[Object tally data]
--*--

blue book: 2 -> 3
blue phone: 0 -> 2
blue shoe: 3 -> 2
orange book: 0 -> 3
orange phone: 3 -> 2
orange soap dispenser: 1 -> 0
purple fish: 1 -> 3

--*--

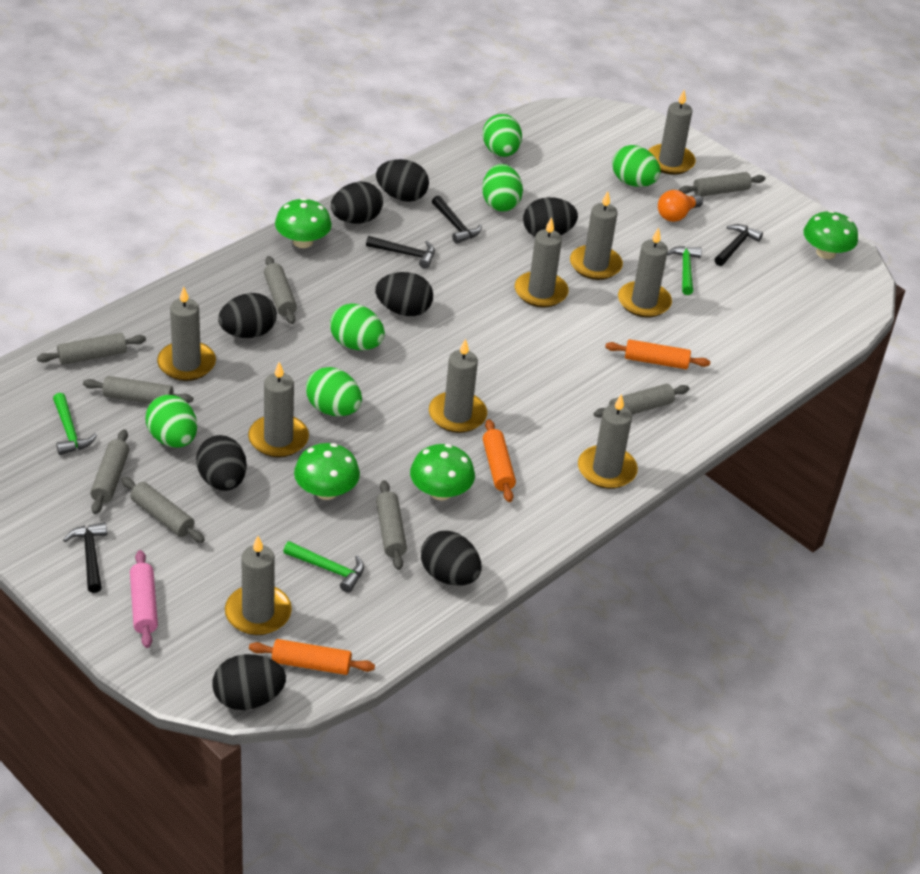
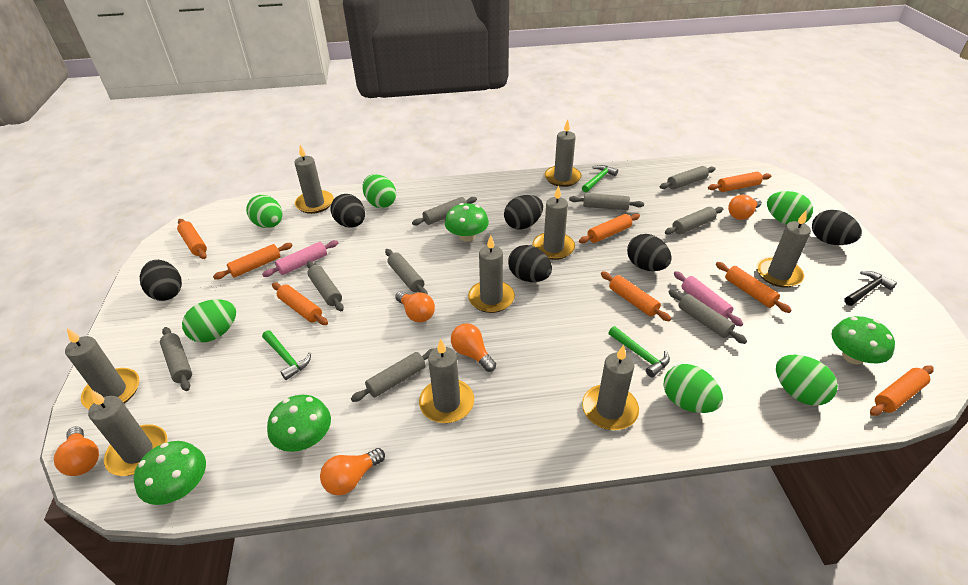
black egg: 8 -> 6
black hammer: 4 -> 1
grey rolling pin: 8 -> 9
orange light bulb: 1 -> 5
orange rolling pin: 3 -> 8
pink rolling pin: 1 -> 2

--*--

### WHAT YOU ARE ASKED TO DO
Show all lines from the data that contain "blue".

### OUTPUT BELOW
blue book: 2 -> 3
blue phone: 0 -> 2
blue shoe: 3 -> 2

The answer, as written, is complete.